Task brief » Could you write out the records below exactly as they appear, leaving out any pictures?

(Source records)
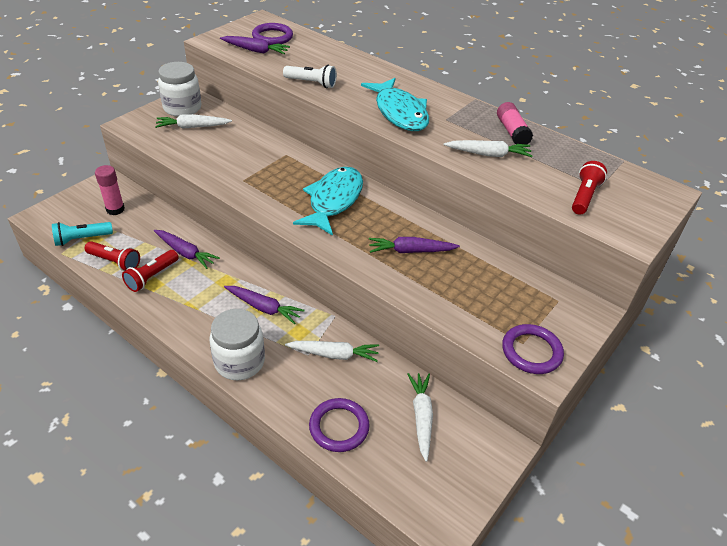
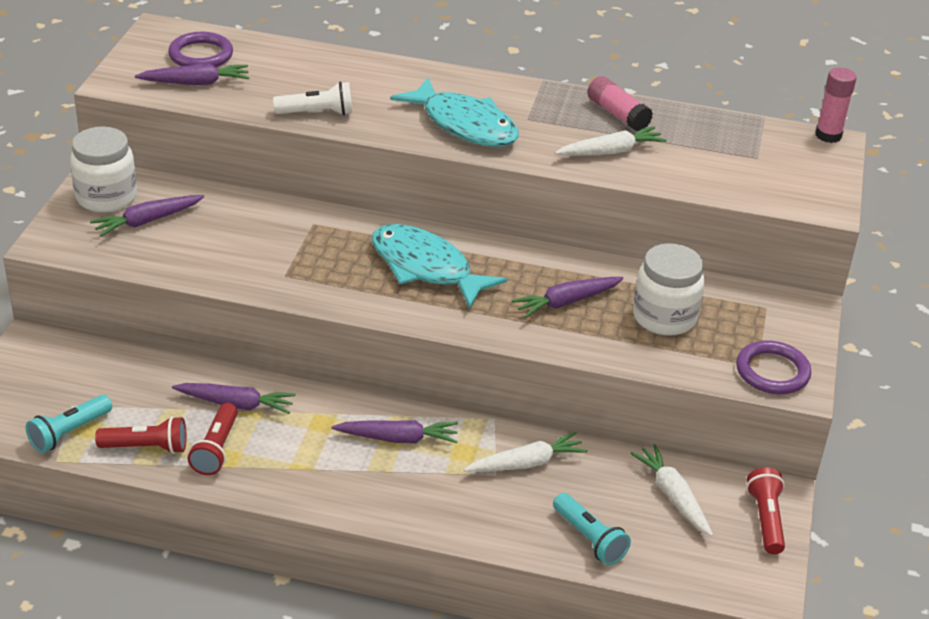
camera: 25 degrees left, 5 degrees down
(115, 209) = (81, 378): pink glue stick -> pink glue stick (828, 135)
(192, 127) = (147, 221): white carrot -> purple carrot
(239, 362) = (418, 511): white jar -> white jar (664, 317)
(333, 201) = (426, 268): turquoise fish -> turquoise fish turned 45 degrees counterclockwise
(339, 427) = (589, 539): purple ring -> turquoise flashlight
(584, 196) = (748, 173): red flashlight -> red flashlight (765, 519)

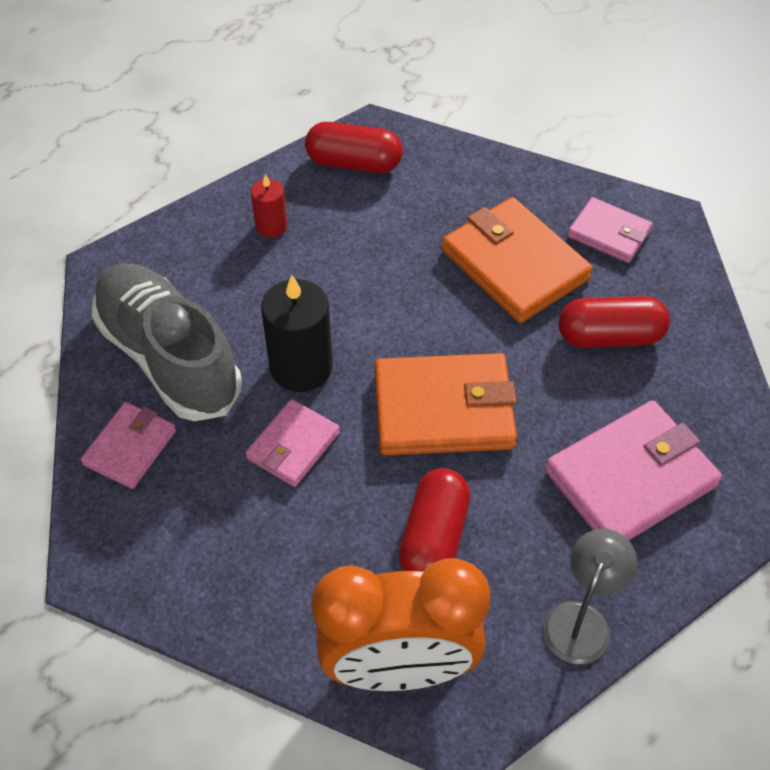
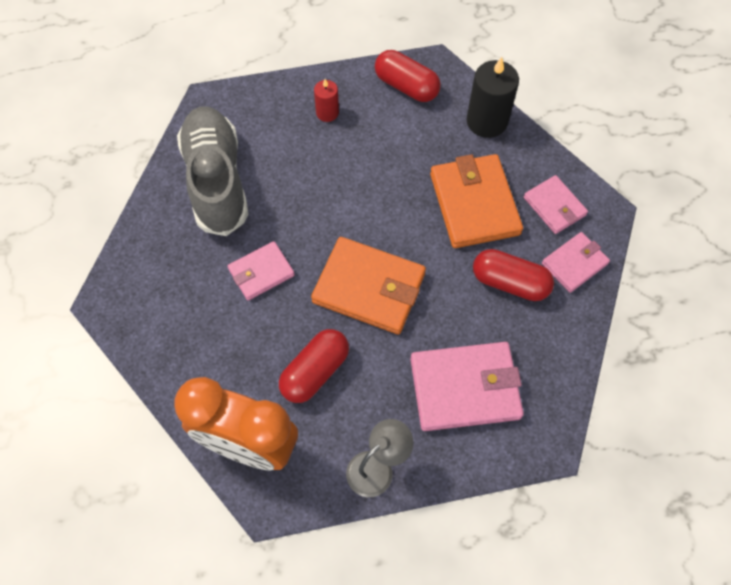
camera: 25 degrees right, 10 degrees up
(130, 447) = (163, 232): pink wallet -> pink wallet (574, 263)
(301, 367) = (294, 221): black candle -> black candle (487, 121)

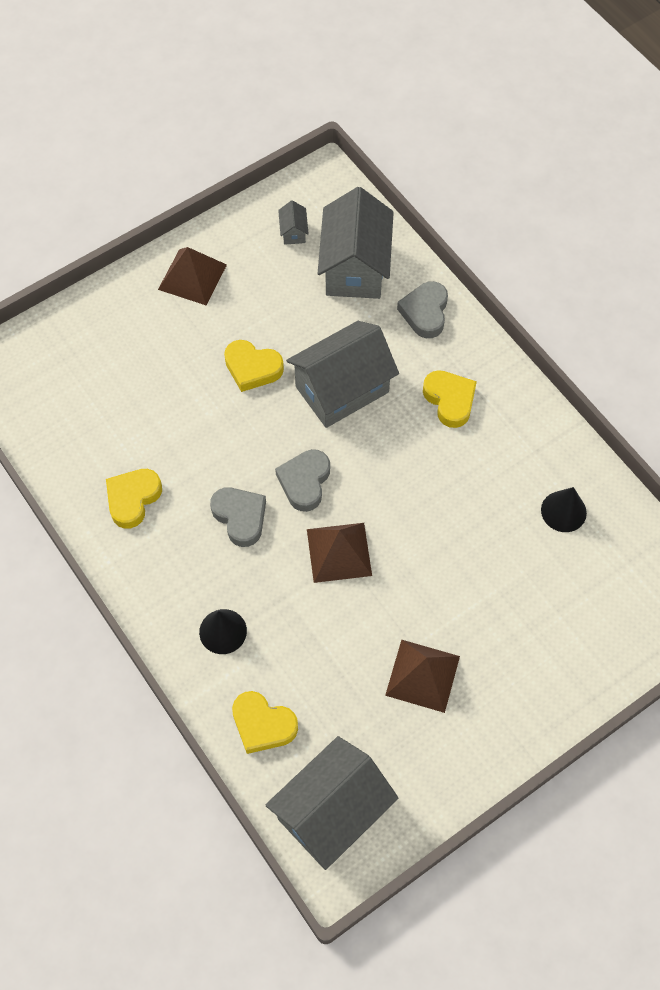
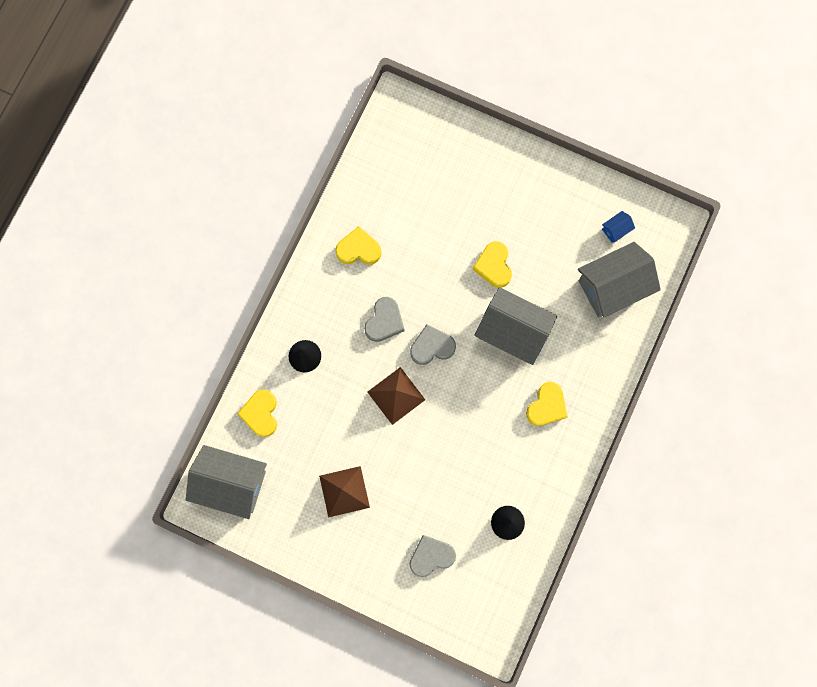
camera: 60 degrees right, 15 degrees up
(192, 277) = (539, 186): brown pyramid -> none
(293, 232) = (616, 230): grey house -> blue house
(425, 312) = (605, 353): grey heart -> grey heart (431, 556)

Result of the task »
camera: 25 degrees left, 5 degrees down
(115, 209) = (81, 378): pink glue stick -> pink glue stick (828, 135)
(192, 127) = (147, 221): white carrot -> purple carrot
(239, 362) = (418, 511): white jar -> white jar (664, 317)
(333, 201) = (426, 268): turquoise fish -> turquoise fish turned 45 degrees counterclockwise
(339, 427) = (589, 539): purple ring -> turquoise flashlight
(584, 196) = (748, 173): red flashlight -> red flashlight (765, 519)

camera: 25 degrees right, 10 degrees up
(130, 447) = (163, 232): pink wallet -> pink wallet (574, 263)
(301, 367) = (294, 221): black candle -> black candle (487, 121)

camera: 60 degrees right, 15 degrees up
(192, 277) = (539, 186): brown pyramid -> none
(293, 232) = (616, 230): grey house -> blue house
(425, 312) = (605, 353): grey heart -> grey heart (431, 556)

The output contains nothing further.